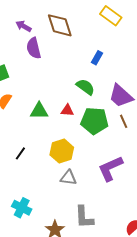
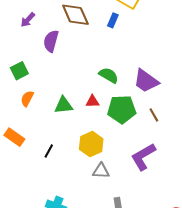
purple arrow: (24, 26) -> (28, 20), moved, turned -70
purple semicircle: (34, 48) -> (51, 41), turned 35
blue rectangle: (97, 58) -> (113, 20), moved
brown line: (124, 121) -> (154, 115), moved

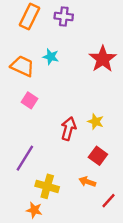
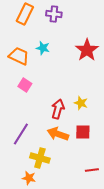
red square: (98, 156) -> (83, 132), turned -35
orange arrow: (87, 182) -> (58, 134), moved, size x1.5
red line: (109, 201) -> (92, 170), turned 40

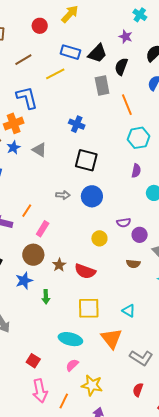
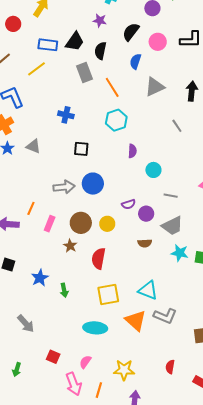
cyan hexagon: (139, 138) -> (116, 120), moved
black square: (86, 160) -> (81, 149), size x0.7
gray arrow: (63, 195) -> (64, 187), size x1.5
brown circle: (33, 255) -> (81, 223), moved
brown star: (59, 265) -> (70, 246), moved
red semicircle: (85, 271) -> (99, 259), turned 90
cyan triangle: (129, 311) -> (148, 290), size x1.5
gray L-shape: (141, 358) -> (165, 316), moved
red square: (33, 361) -> (53, 357), moved
pink semicircle: (72, 365) -> (85, 362), moved

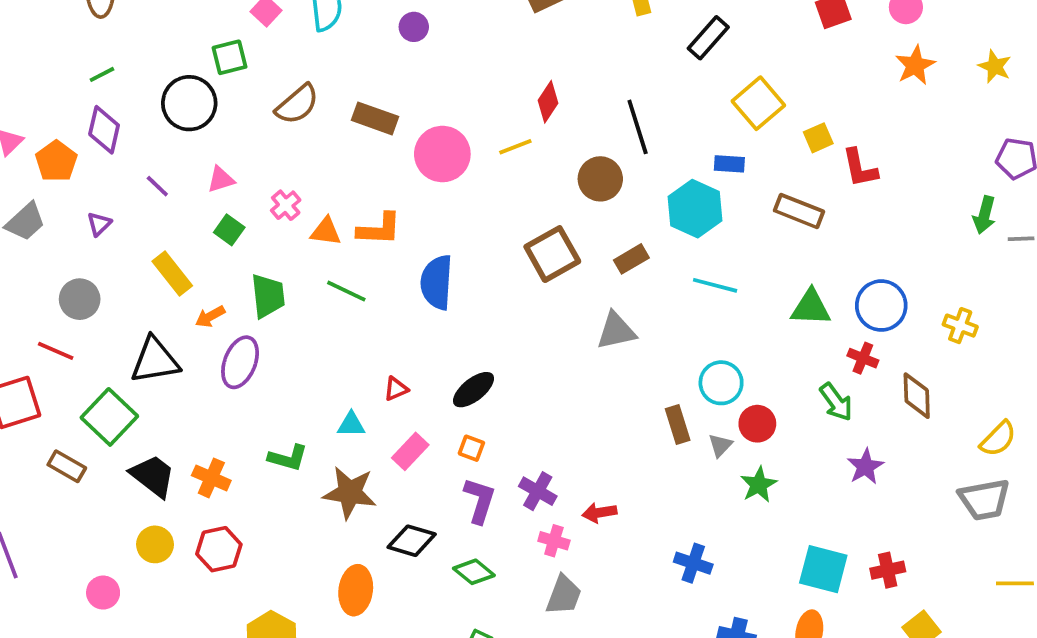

### Work order:
Pictures in the records are to be left out; repeat everything else exactly.

### Answer box:
purple arrow: (24, 26) -> (28, 20), moved, turned -70
purple semicircle: (34, 48) -> (51, 41), turned 35
blue rectangle: (97, 58) -> (113, 20), moved
brown line: (124, 121) -> (154, 115), moved

red square: (98, 156) -> (83, 132), turned -35
orange arrow: (87, 182) -> (58, 134), moved, size x1.5
red line: (109, 201) -> (92, 170), turned 40

cyan hexagon: (139, 138) -> (116, 120), moved
black square: (86, 160) -> (81, 149), size x0.7
gray arrow: (63, 195) -> (64, 187), size x1.5
brown circle: (33, 255) -> (81, 223), moved
brown star: (59, 265) -> (70, 246), moved
red semicircle: (85, 271) -> (99, 259), turned 90
cyan triangle: (129, 311) -> (148, 290), size x1.5
gray L-shape: (141, 358) -> (165, 316), moved
red square: (33, 361) -> (53, 357), moved
pink semicircle: (72, 365) -> (85, 362), moved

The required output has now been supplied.